··· RECORDED DATA

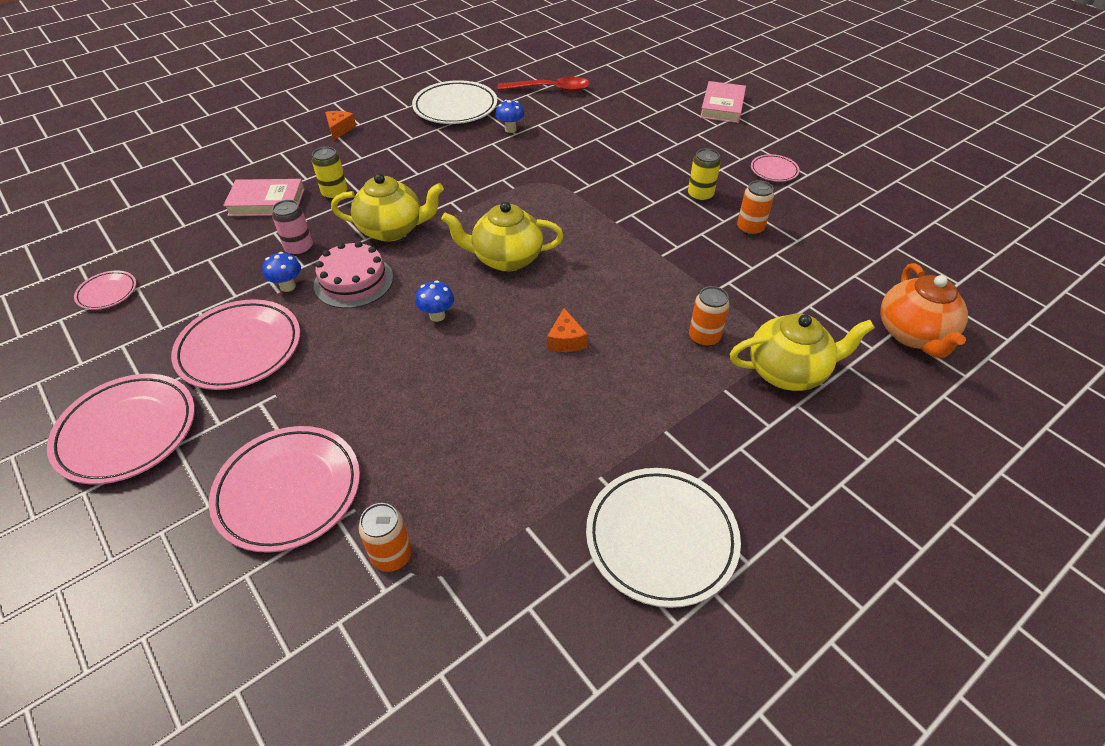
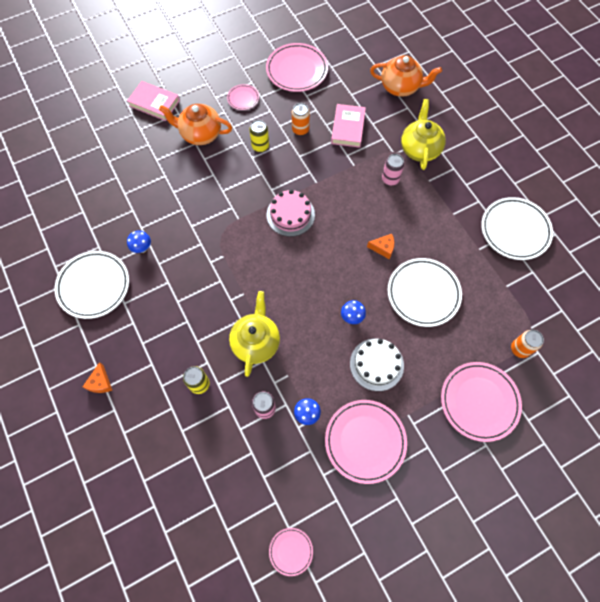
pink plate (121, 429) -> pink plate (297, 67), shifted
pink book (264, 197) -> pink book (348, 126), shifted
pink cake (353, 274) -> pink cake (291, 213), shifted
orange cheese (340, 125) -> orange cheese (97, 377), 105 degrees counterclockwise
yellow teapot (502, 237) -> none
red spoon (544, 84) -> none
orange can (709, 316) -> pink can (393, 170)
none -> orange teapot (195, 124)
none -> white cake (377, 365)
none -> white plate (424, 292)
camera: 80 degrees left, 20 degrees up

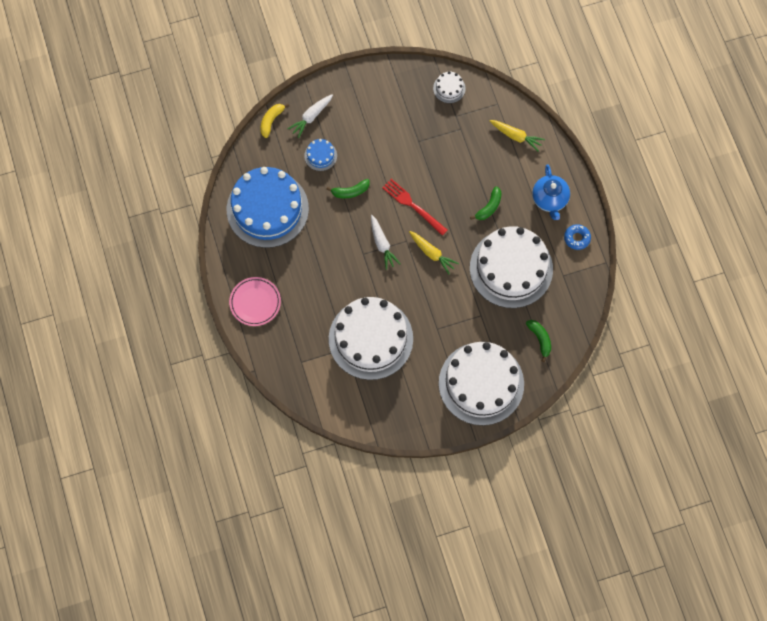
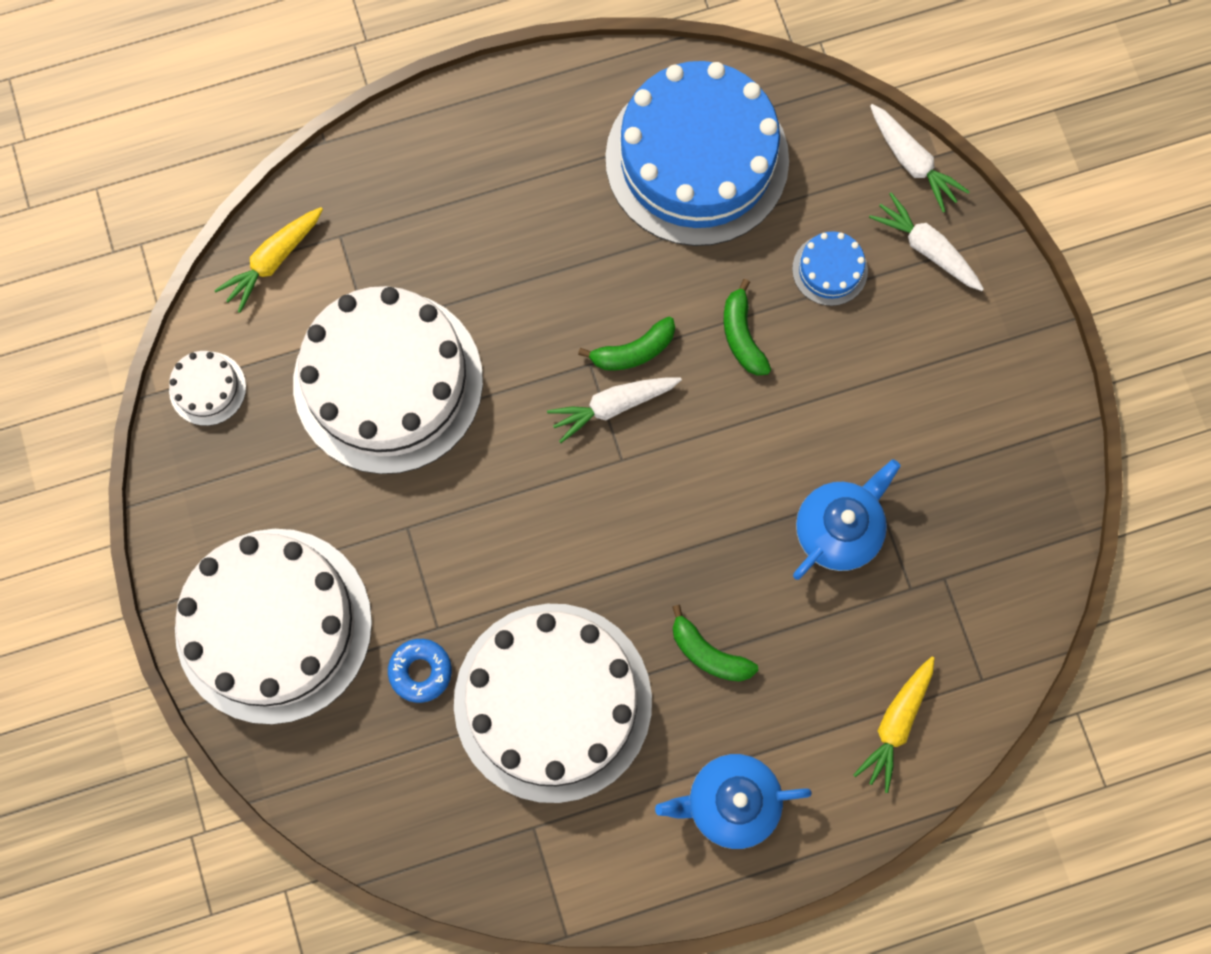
pink plate (255, 301) -> none
yellow banana (274, 121) -> white carrot (920, 158)
red fork (415, 207) -> none
yellow carrot (434, 253) -> yellow carrot (268, 260), shifted
white cake (449, 87) -> white cake (207, 388), shifted
green banana (538, 341) -> green banana (626, 344), shifted
blue donut (577, 237) -> blue donut (420, 671), shifted
none -> blue teapot (847, 519)
camera: 90 degrees right, 5 degrees up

······

Starting with the line that has "none -> white cake (377, 365)" and ending with the last line of the records, retype every line exactly and only those lines. Do not include the pictures.

none -> white cake (377, 365)
none -> white plate (424, 292)
camera: 80 degrees left, 20 degrees up

pink plate (255, 301) -> none
yellow banana (274, 121) -> white carrot (920, 158)
red fork (415, 207) -> none
yellow carrot (434, 253) -> yellow carrot (268, 260), shifted
white cake (449, 87) -> white cake (207, 388), shifted
green banana (538, 341) -> green banana (626, 344), shifted
blue donut (577, 237) -> blue donut (420, 671), shifted
none -> blue teapot (847, 519)
camera: 90 degrees right, 5 degrees up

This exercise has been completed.